**Dataset extract:**
'''

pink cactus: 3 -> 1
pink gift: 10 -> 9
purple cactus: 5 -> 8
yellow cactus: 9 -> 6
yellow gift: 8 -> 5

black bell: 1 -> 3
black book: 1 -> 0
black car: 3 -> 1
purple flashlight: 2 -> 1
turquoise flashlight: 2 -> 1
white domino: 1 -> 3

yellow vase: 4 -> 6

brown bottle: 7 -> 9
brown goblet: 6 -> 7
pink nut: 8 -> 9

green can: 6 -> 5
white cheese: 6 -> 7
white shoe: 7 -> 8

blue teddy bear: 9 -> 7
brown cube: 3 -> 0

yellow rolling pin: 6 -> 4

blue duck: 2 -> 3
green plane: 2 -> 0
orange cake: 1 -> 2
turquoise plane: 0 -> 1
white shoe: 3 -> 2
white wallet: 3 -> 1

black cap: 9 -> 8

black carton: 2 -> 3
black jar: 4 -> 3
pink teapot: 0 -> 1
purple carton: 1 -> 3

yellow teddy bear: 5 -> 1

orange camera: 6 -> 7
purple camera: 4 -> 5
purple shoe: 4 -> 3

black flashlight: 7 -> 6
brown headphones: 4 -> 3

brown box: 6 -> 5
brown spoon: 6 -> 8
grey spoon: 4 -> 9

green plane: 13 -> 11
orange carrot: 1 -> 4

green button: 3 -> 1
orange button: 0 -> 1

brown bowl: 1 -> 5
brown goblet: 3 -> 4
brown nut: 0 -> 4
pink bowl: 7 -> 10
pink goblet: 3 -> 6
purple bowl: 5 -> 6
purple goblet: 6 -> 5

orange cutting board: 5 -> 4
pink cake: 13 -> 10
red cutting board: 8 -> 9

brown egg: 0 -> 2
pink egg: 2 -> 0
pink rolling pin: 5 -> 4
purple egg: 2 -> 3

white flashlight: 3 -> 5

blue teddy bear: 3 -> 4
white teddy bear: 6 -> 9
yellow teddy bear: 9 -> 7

'''

The answer should consist of the full listing, repeated exactly.

pink cactus: 3 -> 1
pink gift: 10 -> 9
purple cactus: 5 -> 8
yellow cactus: 9 -> 6
yellow gift: 8 -> 5

black bell: 1 -> 3
black book: 1 -> 0
black car: 3 -> 1
purple flashlight: 2 -> 1
turquoise flashlight: 2 -> 1
white domino: 1 -> 3

yellow vase: 4 -> 6

brown bottle: 7 -> 9
brown goblet: 6 -> 7
pink nut: 8 -> 9

green can: 6 -> 5
white cheese: 6 -> 7
white shoe: 7 -> 8

blue teddy bear: 9 -> 7
brown cube: 3 -> 0

yellow rolling pin: 6 -> 4

blue duck: 2 -> 3
green plane: 2 -> 0
orange cake: 1 -> 2
turquoise plane: 0 -> 1
white shoe: 3 -> 2
white wallet: 3 -> 1

black cap: 9 -> 8

black carton: 2 -> 3
black jar: 4 -> 3
pink teapot: 0 -> 1
purple carton: 1 -> 3

yellow teddy bear: 5 -> 1

orange camera: 6 -> 7
purple camera: 4 -> 5
purple shoe: 4 -> 3

black flashlight: 7 -> 6
brown headphones: 4 -> 3

brown box: 6 -> 5
brown spoon: 6 -> 8
grey spoon: 4 -> 9

green plane: 13 -> 11
orange carrot: 1 -> 4

green button: 3 -> 1
orange button: 0 -> 1

brown bowl: 1 -> 5
brown goblet: 3 -> 4
brown nut: 0 -> 4
pink bowl: 7 -> 10
pink goblet: 3 -> 6
purple bowl: 5 -> 6
purple goblet: 6 -> 5

orange cutting board: 5 -> 4
pink cake: 13 -> 10
red cutting board: 8 -> 9

brown egg: 0 -> 2
pink egg: 2 -> 0
pink rolling pin: 5 -> 4
purple egg: 2 -> 3

white flashlight: 3 -> 5

blue teddy bear: 3 -> 4
white teddy bear: 6 -> 9
yellow teddy bear: 9 -> 7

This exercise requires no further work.